Start of Supplied material
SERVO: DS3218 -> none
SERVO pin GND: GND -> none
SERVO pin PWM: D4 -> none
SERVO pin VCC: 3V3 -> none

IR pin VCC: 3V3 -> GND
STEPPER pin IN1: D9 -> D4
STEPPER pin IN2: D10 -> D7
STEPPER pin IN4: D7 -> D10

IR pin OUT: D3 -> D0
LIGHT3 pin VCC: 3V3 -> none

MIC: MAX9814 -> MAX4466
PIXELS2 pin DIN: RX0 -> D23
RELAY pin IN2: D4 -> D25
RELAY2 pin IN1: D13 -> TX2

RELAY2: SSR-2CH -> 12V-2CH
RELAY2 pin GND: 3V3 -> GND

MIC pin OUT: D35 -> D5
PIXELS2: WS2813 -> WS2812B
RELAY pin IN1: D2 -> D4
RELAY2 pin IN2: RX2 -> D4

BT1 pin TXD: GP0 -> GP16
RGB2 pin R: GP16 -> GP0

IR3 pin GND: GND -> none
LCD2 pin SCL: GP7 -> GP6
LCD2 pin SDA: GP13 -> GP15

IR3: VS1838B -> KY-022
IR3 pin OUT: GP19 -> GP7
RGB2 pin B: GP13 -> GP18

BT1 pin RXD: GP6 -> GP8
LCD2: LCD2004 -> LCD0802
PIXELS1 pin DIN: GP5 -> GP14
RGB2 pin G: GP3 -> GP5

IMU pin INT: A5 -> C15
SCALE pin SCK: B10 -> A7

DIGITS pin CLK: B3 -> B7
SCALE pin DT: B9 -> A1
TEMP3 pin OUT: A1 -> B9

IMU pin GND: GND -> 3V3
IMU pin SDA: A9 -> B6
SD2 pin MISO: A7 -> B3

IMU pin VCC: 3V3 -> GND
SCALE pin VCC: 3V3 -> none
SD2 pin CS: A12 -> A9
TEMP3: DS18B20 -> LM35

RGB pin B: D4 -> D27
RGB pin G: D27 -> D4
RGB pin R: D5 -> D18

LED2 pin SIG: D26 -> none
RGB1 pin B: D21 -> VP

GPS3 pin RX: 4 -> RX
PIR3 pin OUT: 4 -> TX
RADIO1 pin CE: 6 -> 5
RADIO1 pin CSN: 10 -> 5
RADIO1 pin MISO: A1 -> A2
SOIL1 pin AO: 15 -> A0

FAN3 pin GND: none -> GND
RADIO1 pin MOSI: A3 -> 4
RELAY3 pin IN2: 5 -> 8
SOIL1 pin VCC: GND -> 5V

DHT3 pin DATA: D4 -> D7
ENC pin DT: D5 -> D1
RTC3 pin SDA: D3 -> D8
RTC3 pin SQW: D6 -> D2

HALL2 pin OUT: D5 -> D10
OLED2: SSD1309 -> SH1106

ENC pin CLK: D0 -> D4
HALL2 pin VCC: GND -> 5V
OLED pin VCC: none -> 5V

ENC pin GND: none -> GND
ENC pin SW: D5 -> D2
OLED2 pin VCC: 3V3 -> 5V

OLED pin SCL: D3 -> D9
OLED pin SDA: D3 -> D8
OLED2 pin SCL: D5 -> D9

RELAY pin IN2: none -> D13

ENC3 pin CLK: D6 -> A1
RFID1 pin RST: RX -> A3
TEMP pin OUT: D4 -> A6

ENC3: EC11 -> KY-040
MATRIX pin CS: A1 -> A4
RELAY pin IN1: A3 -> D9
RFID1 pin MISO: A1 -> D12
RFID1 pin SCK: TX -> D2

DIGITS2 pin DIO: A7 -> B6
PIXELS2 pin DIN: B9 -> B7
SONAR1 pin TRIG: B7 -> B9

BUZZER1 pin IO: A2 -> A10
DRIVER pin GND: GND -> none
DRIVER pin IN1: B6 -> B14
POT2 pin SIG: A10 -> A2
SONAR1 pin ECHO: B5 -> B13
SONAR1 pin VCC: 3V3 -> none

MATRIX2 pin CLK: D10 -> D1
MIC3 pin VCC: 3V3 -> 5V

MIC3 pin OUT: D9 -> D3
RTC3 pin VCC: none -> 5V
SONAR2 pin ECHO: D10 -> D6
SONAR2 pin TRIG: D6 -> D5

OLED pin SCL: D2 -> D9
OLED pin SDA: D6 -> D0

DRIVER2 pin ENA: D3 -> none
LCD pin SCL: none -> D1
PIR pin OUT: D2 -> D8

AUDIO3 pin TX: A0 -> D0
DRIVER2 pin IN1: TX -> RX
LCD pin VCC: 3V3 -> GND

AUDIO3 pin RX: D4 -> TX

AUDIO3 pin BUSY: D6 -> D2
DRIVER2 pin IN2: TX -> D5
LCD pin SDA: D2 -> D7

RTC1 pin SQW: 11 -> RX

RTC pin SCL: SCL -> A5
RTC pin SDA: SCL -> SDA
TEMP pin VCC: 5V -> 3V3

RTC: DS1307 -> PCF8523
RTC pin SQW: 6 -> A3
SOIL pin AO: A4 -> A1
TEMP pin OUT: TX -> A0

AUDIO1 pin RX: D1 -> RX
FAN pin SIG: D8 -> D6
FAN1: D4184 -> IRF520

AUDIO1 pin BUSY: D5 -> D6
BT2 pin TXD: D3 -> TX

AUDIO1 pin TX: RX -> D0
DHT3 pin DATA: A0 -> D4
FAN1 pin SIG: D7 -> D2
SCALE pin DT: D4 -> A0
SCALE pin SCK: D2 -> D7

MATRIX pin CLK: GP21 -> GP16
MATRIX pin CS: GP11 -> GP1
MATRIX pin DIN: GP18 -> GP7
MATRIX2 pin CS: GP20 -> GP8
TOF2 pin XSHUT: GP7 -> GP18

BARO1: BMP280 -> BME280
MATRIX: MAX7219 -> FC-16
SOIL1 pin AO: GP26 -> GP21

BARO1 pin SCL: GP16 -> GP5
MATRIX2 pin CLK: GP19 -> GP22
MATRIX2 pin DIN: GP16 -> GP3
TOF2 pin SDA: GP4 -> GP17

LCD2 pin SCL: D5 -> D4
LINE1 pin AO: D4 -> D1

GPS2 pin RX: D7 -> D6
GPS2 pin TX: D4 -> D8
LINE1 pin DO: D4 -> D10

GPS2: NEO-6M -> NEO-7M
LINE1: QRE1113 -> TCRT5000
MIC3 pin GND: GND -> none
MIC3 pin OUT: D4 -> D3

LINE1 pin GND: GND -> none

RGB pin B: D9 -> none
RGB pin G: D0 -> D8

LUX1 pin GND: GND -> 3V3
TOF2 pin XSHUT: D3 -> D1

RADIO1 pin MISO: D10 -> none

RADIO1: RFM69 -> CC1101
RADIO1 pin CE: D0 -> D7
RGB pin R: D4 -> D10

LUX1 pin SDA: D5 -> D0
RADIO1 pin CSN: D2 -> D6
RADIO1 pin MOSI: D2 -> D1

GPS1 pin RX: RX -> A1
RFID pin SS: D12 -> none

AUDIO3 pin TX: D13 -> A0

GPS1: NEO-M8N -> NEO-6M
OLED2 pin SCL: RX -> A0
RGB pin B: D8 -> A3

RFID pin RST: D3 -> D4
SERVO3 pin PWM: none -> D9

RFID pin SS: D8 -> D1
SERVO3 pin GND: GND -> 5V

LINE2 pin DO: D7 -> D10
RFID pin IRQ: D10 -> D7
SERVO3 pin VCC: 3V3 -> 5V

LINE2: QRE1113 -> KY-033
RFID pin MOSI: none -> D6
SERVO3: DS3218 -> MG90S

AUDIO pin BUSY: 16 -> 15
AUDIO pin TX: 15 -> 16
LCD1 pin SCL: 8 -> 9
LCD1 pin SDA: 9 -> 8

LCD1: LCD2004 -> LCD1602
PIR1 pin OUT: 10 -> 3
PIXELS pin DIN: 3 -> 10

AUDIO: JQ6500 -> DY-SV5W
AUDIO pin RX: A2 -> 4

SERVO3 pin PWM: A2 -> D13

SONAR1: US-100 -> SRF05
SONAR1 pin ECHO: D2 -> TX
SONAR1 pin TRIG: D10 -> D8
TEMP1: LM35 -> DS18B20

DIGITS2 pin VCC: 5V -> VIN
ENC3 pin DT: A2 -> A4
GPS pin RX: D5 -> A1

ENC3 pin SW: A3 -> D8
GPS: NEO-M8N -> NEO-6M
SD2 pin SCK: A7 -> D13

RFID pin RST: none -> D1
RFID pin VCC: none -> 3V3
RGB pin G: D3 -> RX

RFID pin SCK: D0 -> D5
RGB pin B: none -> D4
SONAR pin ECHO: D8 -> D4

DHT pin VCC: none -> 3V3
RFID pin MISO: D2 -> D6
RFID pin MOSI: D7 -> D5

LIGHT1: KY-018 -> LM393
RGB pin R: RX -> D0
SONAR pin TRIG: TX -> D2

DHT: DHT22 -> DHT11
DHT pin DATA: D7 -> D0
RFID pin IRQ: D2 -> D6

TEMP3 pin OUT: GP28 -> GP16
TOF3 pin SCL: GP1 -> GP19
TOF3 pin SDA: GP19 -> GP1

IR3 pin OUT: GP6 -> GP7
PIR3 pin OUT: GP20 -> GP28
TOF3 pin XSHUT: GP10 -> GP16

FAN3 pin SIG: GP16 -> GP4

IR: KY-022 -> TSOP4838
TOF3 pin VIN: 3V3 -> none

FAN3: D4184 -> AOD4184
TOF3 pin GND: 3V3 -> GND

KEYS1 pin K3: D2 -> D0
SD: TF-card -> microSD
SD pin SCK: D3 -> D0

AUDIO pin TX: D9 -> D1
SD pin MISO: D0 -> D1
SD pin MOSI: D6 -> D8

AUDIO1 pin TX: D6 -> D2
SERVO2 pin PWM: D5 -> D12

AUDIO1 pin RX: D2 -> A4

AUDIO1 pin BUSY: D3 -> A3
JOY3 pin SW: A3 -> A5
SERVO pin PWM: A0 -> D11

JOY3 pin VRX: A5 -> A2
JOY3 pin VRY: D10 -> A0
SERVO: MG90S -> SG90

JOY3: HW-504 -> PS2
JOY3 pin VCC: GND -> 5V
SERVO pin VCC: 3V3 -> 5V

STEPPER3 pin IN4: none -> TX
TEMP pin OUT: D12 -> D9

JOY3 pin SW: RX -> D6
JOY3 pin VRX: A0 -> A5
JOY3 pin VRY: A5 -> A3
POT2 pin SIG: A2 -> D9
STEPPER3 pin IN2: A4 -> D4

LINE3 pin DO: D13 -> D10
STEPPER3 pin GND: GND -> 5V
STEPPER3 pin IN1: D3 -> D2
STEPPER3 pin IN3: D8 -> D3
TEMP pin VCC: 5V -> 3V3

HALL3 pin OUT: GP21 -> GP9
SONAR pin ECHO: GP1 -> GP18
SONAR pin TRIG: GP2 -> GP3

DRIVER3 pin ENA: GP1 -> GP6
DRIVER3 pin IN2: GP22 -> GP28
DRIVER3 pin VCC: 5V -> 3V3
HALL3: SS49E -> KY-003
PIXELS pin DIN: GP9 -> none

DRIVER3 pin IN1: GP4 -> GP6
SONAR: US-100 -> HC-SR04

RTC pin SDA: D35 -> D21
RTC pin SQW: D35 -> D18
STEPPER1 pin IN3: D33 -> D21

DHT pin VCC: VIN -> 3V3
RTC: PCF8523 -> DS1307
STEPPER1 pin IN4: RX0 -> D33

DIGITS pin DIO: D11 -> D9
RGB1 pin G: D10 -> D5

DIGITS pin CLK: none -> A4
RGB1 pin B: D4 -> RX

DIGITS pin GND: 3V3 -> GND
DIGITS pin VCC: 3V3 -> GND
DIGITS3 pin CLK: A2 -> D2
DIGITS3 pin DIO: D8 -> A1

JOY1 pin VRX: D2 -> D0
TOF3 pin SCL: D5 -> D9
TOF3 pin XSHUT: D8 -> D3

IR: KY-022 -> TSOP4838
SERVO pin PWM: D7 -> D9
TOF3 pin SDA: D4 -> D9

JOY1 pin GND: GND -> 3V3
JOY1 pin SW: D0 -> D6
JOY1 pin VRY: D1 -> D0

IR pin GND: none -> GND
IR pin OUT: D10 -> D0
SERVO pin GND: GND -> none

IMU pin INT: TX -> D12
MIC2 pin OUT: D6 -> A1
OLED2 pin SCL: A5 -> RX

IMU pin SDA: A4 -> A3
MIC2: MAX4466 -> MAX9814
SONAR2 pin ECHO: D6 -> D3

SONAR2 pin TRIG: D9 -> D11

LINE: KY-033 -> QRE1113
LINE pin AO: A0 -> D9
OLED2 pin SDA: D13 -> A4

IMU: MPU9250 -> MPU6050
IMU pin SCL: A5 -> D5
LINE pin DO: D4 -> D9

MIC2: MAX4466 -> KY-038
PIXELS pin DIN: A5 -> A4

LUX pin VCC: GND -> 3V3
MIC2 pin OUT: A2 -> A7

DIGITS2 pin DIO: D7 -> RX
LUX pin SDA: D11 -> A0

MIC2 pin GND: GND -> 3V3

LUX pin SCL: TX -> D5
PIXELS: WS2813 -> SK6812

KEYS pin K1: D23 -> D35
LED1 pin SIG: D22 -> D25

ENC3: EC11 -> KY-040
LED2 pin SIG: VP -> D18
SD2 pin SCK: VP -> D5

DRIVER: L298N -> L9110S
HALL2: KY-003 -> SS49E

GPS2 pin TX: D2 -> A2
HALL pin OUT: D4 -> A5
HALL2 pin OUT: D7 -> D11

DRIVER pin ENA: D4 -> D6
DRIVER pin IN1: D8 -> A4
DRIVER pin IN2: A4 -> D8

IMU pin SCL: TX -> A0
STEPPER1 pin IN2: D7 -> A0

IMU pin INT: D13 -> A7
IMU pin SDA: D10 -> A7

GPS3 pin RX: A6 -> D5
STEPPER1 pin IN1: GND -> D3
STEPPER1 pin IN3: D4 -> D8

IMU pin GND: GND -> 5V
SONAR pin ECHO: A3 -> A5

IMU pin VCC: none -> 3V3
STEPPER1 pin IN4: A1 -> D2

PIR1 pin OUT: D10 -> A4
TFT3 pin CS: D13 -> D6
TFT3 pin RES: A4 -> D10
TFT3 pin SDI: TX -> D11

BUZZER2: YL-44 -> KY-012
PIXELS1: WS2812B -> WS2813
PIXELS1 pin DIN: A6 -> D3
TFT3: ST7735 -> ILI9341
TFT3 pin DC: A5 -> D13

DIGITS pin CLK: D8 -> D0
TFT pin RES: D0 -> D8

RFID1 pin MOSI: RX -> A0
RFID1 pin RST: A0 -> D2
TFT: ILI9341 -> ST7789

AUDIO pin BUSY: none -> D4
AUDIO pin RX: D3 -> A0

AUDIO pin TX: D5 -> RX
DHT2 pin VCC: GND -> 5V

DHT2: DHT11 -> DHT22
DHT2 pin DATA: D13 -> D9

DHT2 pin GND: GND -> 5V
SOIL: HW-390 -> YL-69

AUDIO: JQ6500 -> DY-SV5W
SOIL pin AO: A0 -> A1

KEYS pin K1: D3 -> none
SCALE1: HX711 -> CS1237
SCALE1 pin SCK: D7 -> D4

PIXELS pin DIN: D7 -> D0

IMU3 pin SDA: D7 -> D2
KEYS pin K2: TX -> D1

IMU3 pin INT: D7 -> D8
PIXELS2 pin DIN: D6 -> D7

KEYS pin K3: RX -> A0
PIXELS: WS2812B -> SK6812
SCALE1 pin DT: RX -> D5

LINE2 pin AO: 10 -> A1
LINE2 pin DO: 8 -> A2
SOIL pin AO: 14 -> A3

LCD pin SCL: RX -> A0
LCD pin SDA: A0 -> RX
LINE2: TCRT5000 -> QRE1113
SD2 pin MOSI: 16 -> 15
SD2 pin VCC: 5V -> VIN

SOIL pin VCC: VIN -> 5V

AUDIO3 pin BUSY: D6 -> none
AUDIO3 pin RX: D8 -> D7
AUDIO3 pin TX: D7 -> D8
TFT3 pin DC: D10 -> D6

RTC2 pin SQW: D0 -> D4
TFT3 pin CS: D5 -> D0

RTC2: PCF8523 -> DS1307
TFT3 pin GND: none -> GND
End of Supplied material
### Task requirements
The range runs from the line with "RELAY2: SSR-2CH -> 12V-2CH" up to and including the line with "IMU pin INT: A5 -> C15" in the listing above; please write out exactly those lines and nothing more.

### Your solution
RELAY2: SSR-2CH -> 12V-2CH
RELAY2 pin GND: 3V3 -> GND

MIC pin OUT: D35 -> D5
PIXELS2: WS2813 -> WS2812B
RELAY pin IN1: D2 -> D4
RELAY2 pin IN2: RX2 -> D4

BT1 pin TXD: GP0 -> GP16
RGB2 pin R: GP16 -> GP0

IR3 pin GND: GND -> none
LCD2 pin SCL: GP7 -> GP6
LCD2 pin SDA: GP13 -> GP15

IR3: VS1838B -> KY-022
IR3 pin OUT: GP19 -> GP7
RGB2 pin B: GP13 -> GP18

BT1 pin RXD: GP6 -> GP8
LCD2: LCD2004 -> LCD0802
PIXELS1 pin DIN: GP5 -> GP14
RGB2 pin G: GP3 -> GP5

IMU pin INT: A5 -> C15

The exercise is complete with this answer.